> _AVAILABLE DATA_
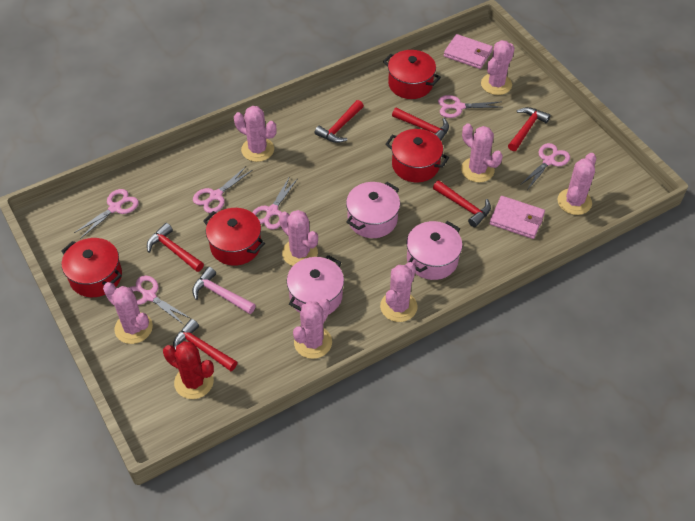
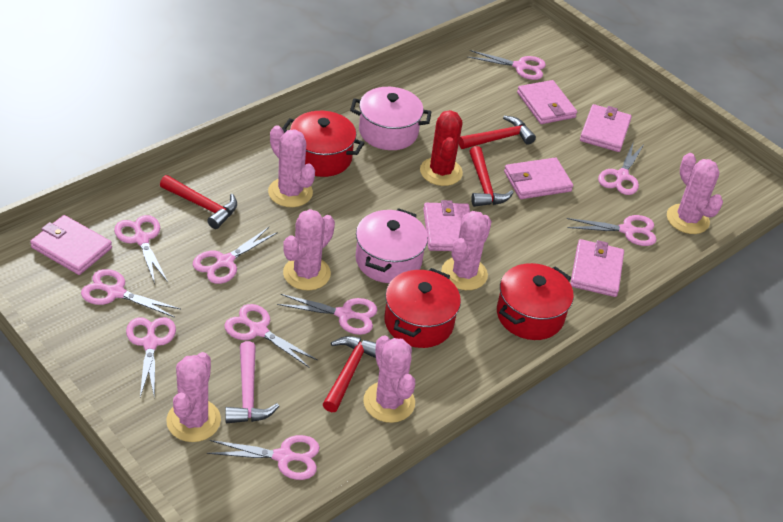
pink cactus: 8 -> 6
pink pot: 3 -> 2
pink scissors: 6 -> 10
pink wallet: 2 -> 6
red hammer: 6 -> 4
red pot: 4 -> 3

==

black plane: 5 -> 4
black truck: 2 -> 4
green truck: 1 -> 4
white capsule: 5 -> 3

> _TASK TO COMPLETE_
Return, with no change at all, every line in the entries above from the line containing "pink cactus: 8 -> 6" through the line containing "red pot: 4 -> 3".

> _FINISHED TASK_
pink cactus: 8 -> 6
pink pot: 3 -> 2
pink scissors: 6 -> 10
pink wallet: 2 -> 6
red hammer: 6 -> 4
red pot: 4 -> 3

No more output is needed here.